## Instructions for the task:
In the entries below, the lines from the one with "(591, 407) = (477, 304): none -> brown ring" through the one with "(328, 413) = (116, 332): turquoise" are to be copied exactly; both ends count.

Excerpts from a dataset

^^^^^^^^

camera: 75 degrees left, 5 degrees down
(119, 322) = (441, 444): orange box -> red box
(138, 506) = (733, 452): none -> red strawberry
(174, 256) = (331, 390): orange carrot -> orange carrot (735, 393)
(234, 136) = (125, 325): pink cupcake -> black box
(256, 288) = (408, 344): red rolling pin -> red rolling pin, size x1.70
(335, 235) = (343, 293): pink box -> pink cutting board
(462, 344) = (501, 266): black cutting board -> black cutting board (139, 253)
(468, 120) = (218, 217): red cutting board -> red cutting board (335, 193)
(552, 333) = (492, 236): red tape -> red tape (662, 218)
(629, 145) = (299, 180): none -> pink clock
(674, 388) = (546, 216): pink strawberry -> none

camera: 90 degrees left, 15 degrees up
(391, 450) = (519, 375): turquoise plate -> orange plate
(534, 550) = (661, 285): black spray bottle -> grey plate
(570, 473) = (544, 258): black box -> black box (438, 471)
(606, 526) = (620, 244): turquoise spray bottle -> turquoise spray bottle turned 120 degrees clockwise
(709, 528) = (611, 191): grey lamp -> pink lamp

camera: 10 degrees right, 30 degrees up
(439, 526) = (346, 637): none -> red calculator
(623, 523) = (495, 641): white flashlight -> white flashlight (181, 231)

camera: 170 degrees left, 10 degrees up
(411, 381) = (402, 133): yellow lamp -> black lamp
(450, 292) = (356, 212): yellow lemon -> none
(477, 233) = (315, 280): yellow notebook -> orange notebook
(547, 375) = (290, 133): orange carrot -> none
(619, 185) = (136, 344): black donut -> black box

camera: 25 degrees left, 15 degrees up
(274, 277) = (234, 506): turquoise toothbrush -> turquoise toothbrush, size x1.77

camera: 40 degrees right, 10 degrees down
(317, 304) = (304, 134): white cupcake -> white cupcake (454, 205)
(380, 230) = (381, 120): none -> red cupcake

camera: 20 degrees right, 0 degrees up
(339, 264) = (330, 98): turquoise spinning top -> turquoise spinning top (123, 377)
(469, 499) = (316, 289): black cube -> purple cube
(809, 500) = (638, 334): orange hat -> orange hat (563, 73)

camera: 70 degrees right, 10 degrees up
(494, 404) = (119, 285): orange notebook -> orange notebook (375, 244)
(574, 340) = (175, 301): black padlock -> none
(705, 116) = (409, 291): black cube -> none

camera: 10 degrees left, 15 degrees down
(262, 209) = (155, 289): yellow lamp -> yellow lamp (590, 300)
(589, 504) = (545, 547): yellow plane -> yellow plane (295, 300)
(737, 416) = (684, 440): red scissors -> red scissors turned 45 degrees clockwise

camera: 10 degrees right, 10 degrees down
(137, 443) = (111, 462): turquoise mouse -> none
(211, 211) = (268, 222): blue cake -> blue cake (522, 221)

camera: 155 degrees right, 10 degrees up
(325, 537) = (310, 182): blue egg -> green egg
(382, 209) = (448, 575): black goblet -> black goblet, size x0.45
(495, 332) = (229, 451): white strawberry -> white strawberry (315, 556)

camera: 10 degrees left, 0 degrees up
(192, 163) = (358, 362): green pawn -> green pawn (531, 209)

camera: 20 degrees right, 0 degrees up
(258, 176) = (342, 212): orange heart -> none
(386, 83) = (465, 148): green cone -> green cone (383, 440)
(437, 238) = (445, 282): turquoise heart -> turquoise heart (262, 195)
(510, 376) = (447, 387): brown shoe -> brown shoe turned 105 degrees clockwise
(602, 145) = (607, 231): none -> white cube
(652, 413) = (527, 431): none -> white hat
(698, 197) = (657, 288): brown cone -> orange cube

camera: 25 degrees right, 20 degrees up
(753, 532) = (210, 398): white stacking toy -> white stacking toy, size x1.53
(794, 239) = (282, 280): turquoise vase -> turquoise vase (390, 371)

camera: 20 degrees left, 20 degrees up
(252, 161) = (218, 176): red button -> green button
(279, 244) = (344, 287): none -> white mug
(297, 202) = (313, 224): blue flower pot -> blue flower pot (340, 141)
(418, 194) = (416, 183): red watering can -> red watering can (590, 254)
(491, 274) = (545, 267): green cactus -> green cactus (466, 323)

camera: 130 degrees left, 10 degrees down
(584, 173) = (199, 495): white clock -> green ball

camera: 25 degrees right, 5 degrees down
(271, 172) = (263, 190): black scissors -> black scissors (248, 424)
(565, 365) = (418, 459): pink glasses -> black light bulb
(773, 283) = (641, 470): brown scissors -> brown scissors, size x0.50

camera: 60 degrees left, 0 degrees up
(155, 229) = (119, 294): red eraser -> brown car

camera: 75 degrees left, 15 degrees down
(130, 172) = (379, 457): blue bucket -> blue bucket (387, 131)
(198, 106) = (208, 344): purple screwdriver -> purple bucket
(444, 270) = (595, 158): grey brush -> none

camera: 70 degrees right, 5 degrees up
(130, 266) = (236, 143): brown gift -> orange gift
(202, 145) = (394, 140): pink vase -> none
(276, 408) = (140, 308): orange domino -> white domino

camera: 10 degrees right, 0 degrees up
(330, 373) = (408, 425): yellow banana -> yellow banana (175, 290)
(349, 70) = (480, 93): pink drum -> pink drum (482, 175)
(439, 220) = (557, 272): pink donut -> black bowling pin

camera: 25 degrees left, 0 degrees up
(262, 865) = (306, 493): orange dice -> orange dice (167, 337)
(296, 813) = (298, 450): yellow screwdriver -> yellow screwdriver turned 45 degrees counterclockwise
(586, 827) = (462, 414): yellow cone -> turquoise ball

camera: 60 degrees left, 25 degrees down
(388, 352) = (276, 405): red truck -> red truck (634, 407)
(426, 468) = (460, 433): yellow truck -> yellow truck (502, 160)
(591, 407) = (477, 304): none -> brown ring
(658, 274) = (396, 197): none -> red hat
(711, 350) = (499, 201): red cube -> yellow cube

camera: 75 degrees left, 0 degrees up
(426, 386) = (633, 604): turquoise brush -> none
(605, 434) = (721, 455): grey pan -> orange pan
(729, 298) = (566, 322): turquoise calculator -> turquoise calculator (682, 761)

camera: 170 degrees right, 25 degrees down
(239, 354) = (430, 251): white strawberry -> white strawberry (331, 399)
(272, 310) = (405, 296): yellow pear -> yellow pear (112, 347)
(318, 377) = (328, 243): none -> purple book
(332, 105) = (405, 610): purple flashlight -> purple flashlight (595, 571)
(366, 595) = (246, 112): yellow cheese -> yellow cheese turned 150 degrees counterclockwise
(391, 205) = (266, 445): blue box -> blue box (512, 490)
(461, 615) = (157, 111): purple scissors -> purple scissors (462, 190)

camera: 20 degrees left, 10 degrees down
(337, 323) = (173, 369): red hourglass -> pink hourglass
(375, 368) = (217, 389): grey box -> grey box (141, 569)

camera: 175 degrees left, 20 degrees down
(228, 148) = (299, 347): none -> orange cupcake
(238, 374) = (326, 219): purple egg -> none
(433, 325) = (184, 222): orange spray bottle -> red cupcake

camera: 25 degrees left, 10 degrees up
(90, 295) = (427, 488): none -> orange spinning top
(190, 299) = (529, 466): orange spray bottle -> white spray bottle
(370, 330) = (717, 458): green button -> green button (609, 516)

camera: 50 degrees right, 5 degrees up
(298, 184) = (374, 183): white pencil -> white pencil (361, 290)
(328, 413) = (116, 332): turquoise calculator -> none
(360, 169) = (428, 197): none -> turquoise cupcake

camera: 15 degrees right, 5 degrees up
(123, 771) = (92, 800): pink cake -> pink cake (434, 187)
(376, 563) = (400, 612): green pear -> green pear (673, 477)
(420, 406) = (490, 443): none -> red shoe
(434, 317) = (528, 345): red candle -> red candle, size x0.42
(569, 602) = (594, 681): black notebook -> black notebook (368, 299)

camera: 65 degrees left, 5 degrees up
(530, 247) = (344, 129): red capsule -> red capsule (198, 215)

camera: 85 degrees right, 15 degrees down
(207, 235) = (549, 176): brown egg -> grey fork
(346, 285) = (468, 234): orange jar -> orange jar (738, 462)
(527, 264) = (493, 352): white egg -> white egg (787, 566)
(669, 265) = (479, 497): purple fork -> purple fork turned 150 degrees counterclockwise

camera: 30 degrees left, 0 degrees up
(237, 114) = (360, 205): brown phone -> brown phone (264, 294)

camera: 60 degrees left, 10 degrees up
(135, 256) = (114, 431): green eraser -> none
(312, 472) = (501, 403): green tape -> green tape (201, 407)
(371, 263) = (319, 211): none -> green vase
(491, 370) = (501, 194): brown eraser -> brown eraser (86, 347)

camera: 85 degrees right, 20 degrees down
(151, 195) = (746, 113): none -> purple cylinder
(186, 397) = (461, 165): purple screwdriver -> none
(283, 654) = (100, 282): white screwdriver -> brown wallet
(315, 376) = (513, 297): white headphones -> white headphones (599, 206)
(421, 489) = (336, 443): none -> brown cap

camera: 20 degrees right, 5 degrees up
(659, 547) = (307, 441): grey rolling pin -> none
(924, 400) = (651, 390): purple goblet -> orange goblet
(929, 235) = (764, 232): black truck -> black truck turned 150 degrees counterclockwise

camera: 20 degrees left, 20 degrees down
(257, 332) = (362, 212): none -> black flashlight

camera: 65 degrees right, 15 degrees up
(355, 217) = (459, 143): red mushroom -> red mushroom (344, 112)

^^^^^^^^

## Answer to this problem:
(591, 407) = (477, 304): none -> brown ring
(658, 274) = (396, 197): none -> red hat
(711, 350) = (499, 201): red cube -> yellow cube

camera: 75 degrees left, 0 degrees up
(426, 386) = (633, 604): turquoise brush -> none
(605, 434) = (721, 455): grey pan -> orange pan
(729, 298) = (566, 322): turquoise calculator -> turquoise calculator (682, 761)

camera: 170 degrees right, 25 degrees down
(239, 354) = (430, 251): white strawberry -> white strawberry (331, 399)
(272, 310) = (405, 296): yellow pear -> yellow pear (112, 347)
(318, 377) = (328, 243): none -> purple book
(332, 105) = (405, 610): purple flashlight -> purple flashlight (595, 571)
(366, 595) = (246, 112): yellow cheese -> yellow cheese turned 150 degrees counterclockwise
(391, 205) = (266, 445): blue box -> blue box (512, 490)
(461, 615) = (157, 111): purple scissors -> purple scissors (462, 190)

camera: 20 degrees left, 10 degrees down
(337, 323) = (173, 369): red hourglass -> pink hourglass
(375, 368) = (217, 389): grey box -> grey box (141, 569)

camera: 175 degrees left, 20 degrees down
(228, 148) = (299, 347): none -> orange cupcake
(238, 374) = (326, 219): purple egg -> none
(433, 325) = (184, 222): orange spray bottle -> red cupcake

camera: 25 degrees left, 10 degrees up
(90, 295) = (427, 488): none -> orange spinning top
(190, 299) = (529, 466): orange spray bottle -> white spray bottle
(370, 330) = (717, 458): green button -> green button (609, 516)

camera: 50 degrees right, 5 degrees up
(298, 184) = (374, 183): white pencil -> white pencil (361, 290)
(328, 413) = (116, 332): turquoise calculator -> none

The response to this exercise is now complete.